» What the task requires: The answer must be an exact copy of the lines from the one with "turquoise dumbbell: 2 -> 4" to the last line of the entries below, both included, and must contain no pictures.
══ Records provided ══
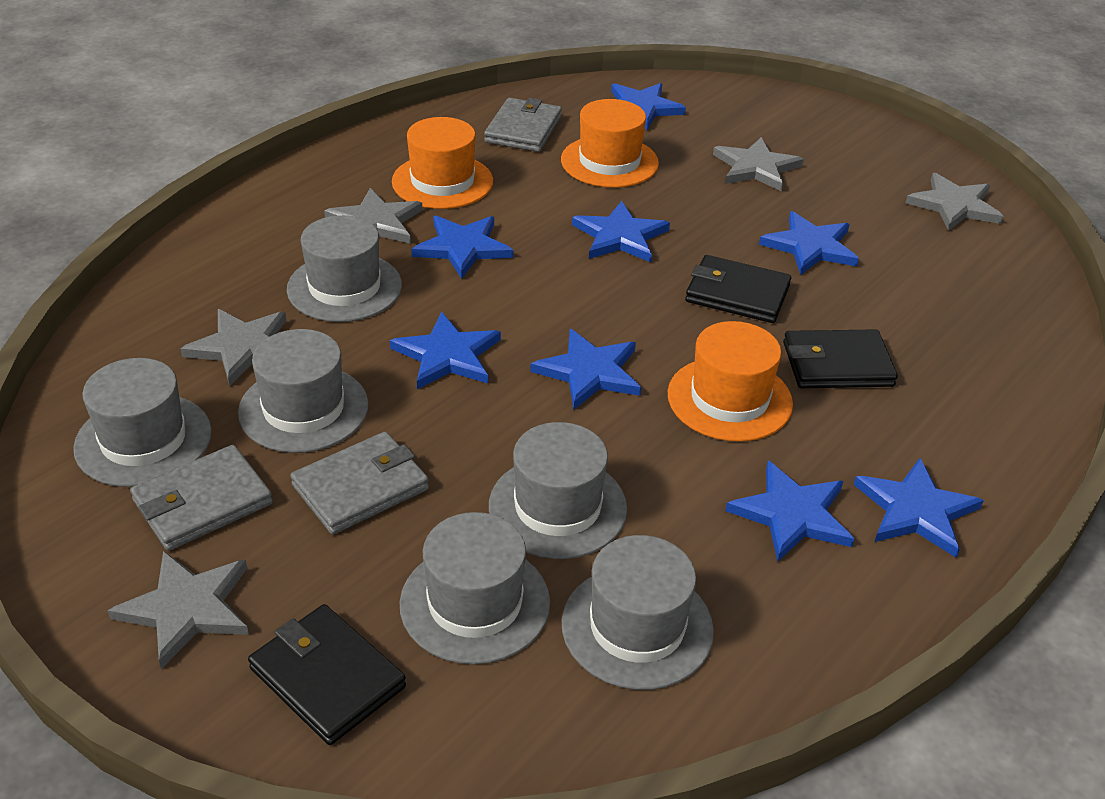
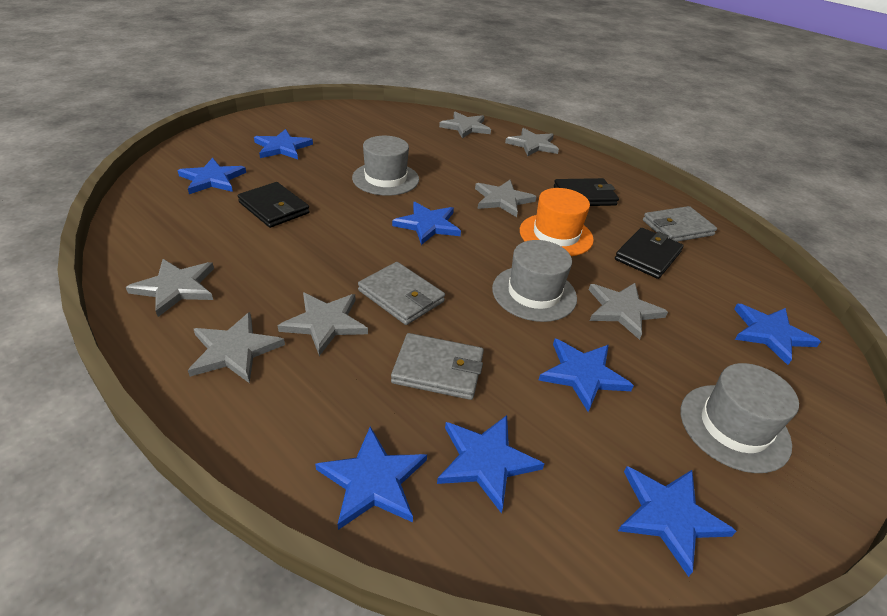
grey hat: 6 -> 3
grey star: 5 -> 7
orange hat: 3 -> 1

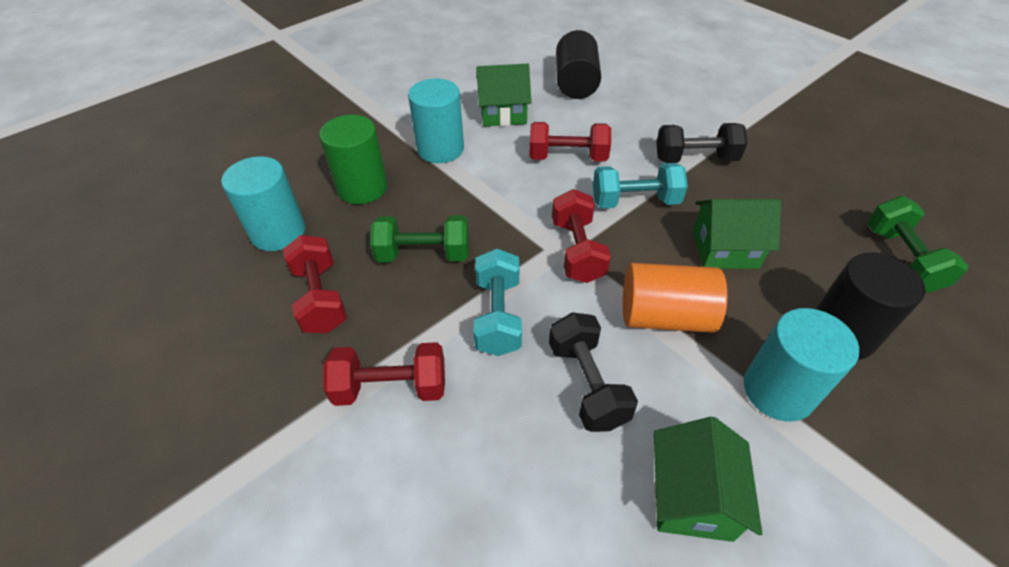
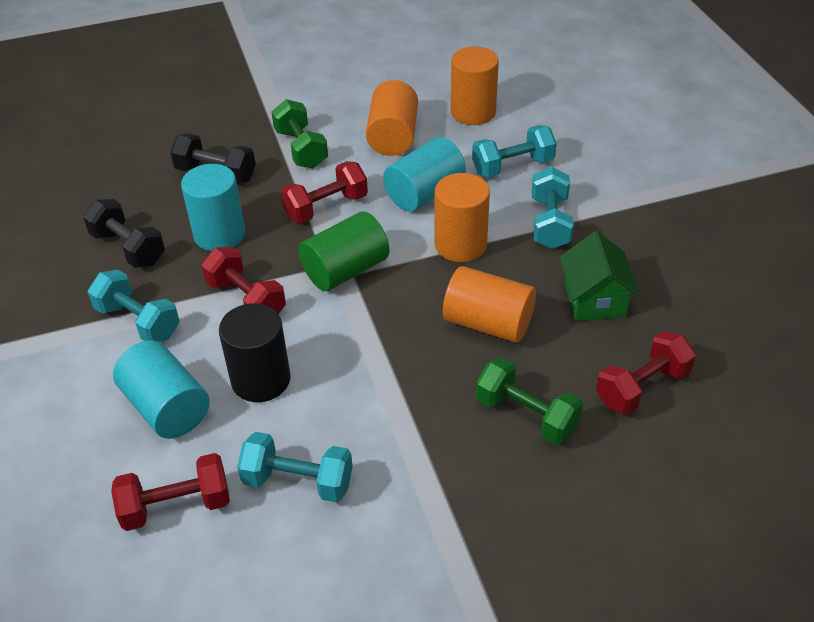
black cylinder: 2 -> 1
green house: 3 -> 1
orange cylinder: 1 -> 4
turquoise dumbbell: 2 -> 4

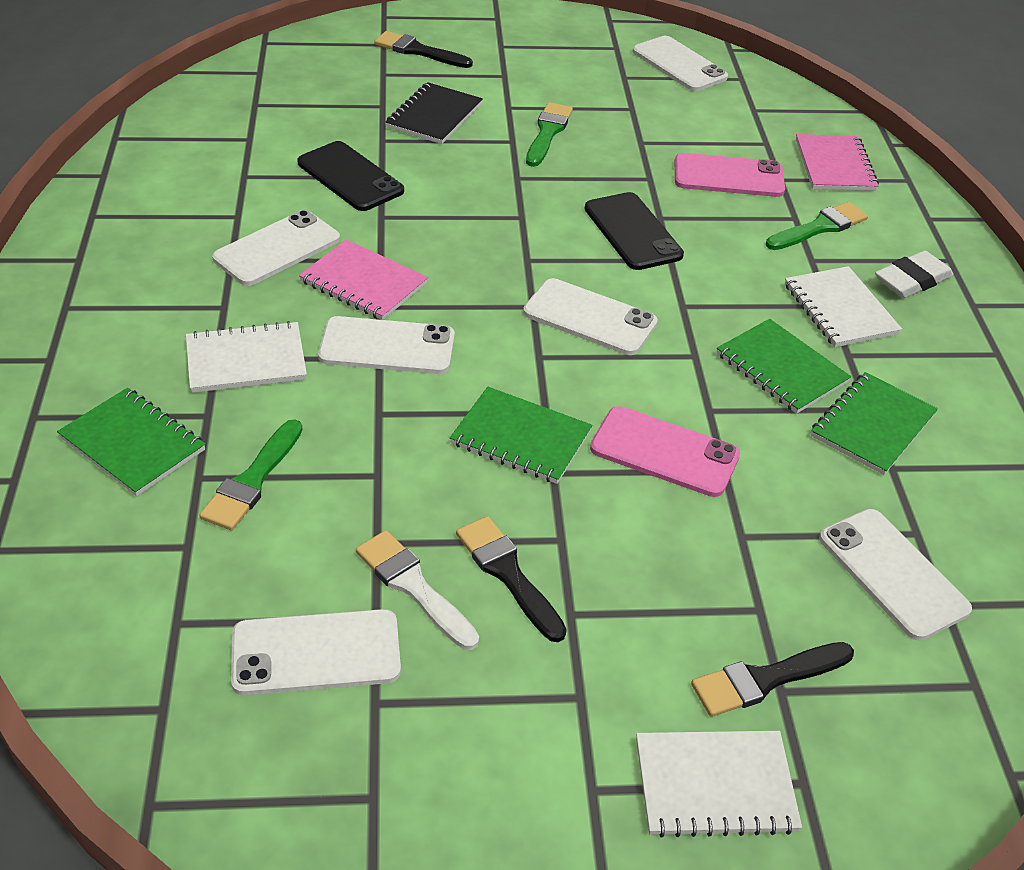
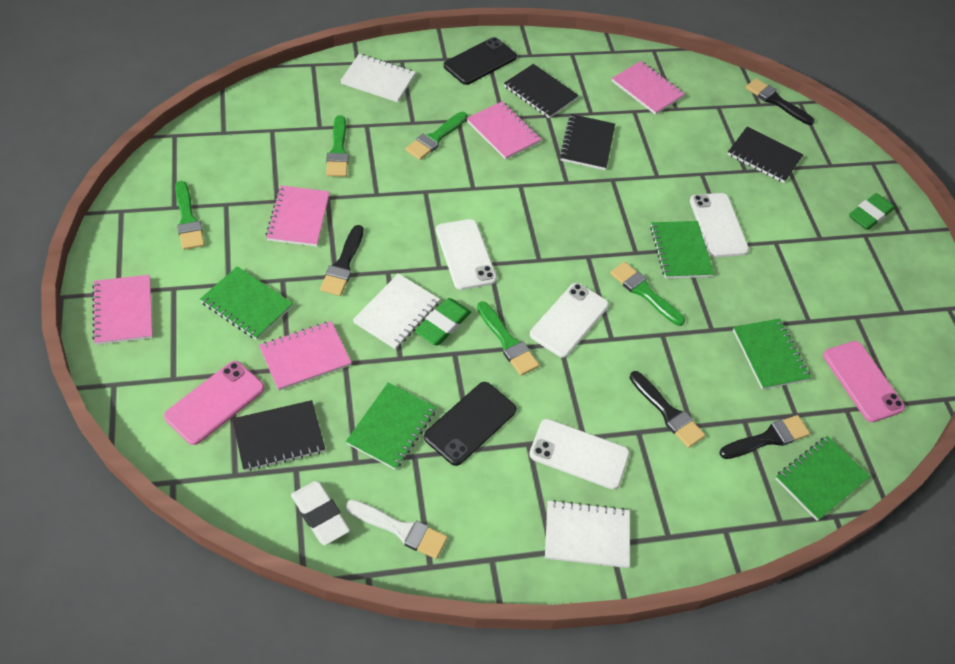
black brush: 3 -> 4
black notebook: 1 -> 4
green brush: 3 -> 5
green eraser: 0 -> 2
green notebook: 4 -> 5
pink notebook: 2 -> 5
white phone: 6 -> 4

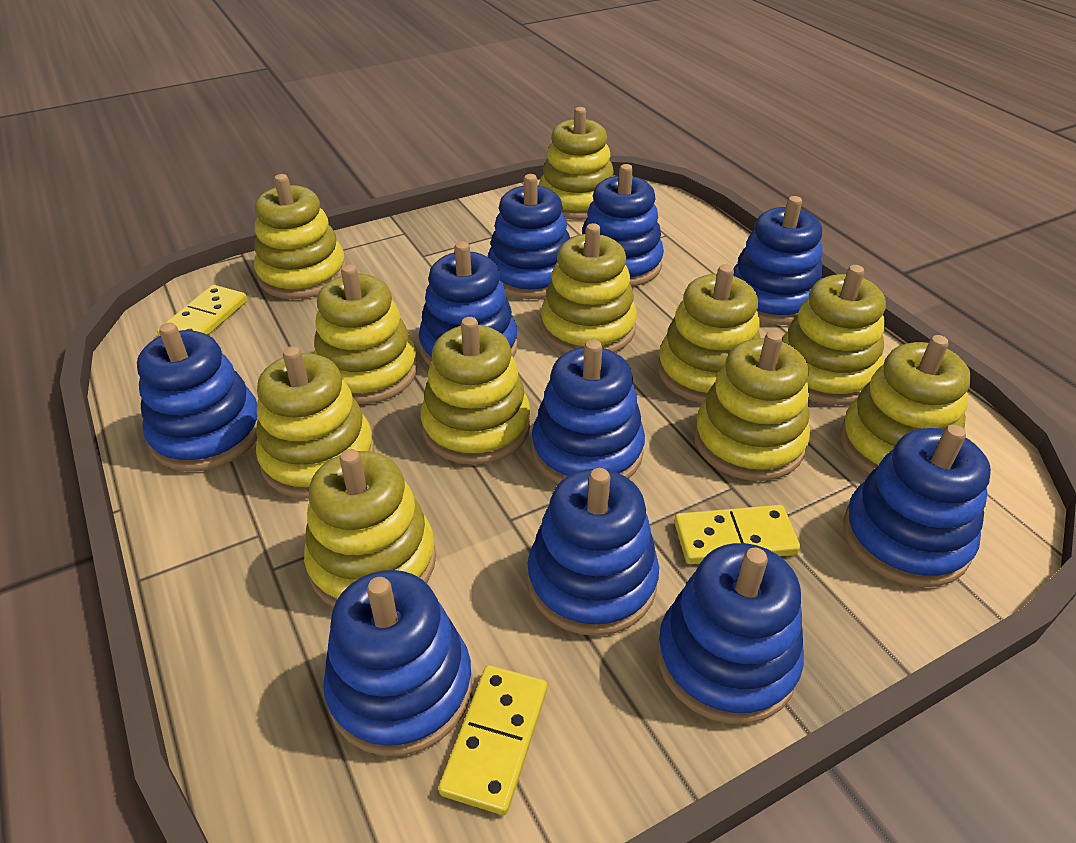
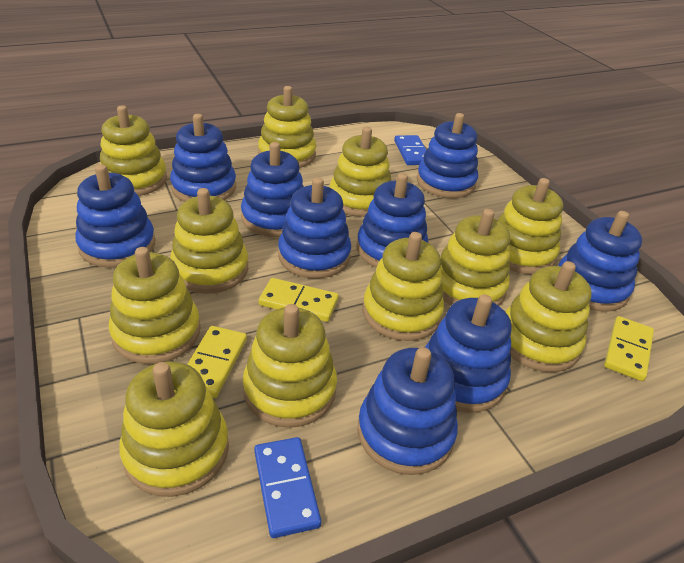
blue domino: 0 -> 2
blue stacking toy: 10 -> 9

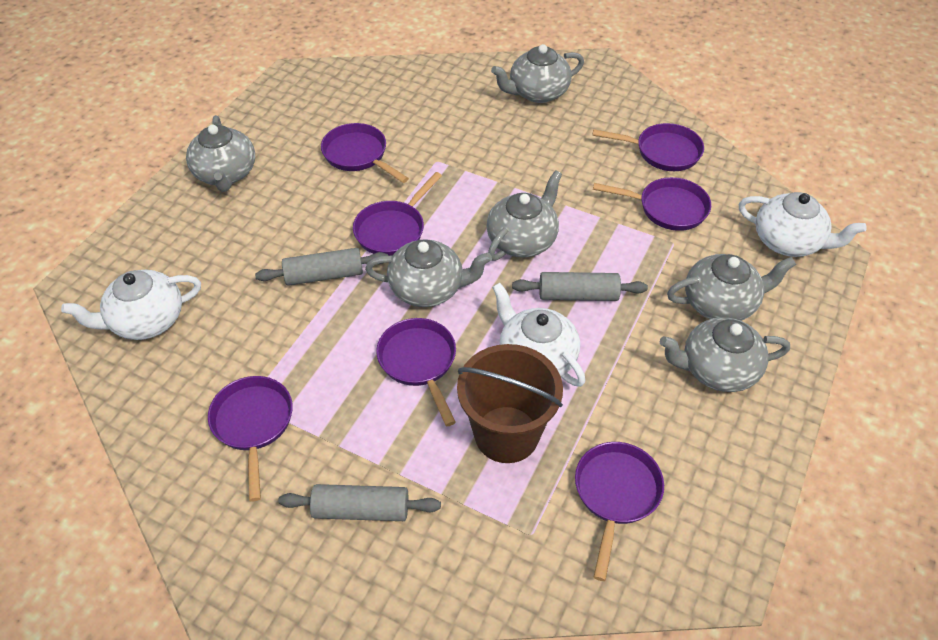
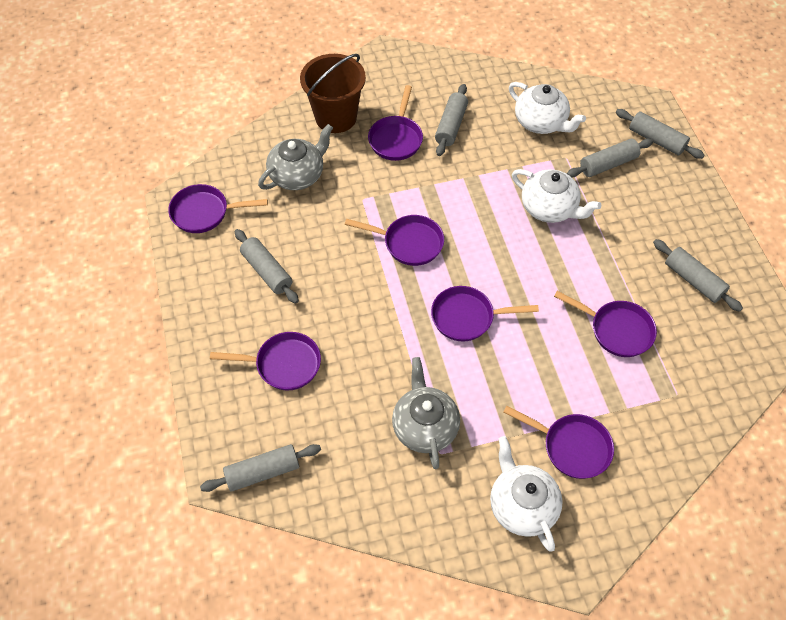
grey rolling pin: 3 -> 6
grey teapot: 6 -> 2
═══
» Output for this task:
turquoise dumbbell: 2 -> 4

black brush: 3 -> 4
black notebook: 1 -> 4
green brush: 3 -> 5
green eraser: 0 -> 2
green notebook: 4 -> 5
pink notebook: 2 -> 5
white phone: 6 -> 4

blue domino: 0 -> 2
blue stacking toy: 10 -> 9

grey rolling pin: 3 -> 6
grey teapot: 6 -> 2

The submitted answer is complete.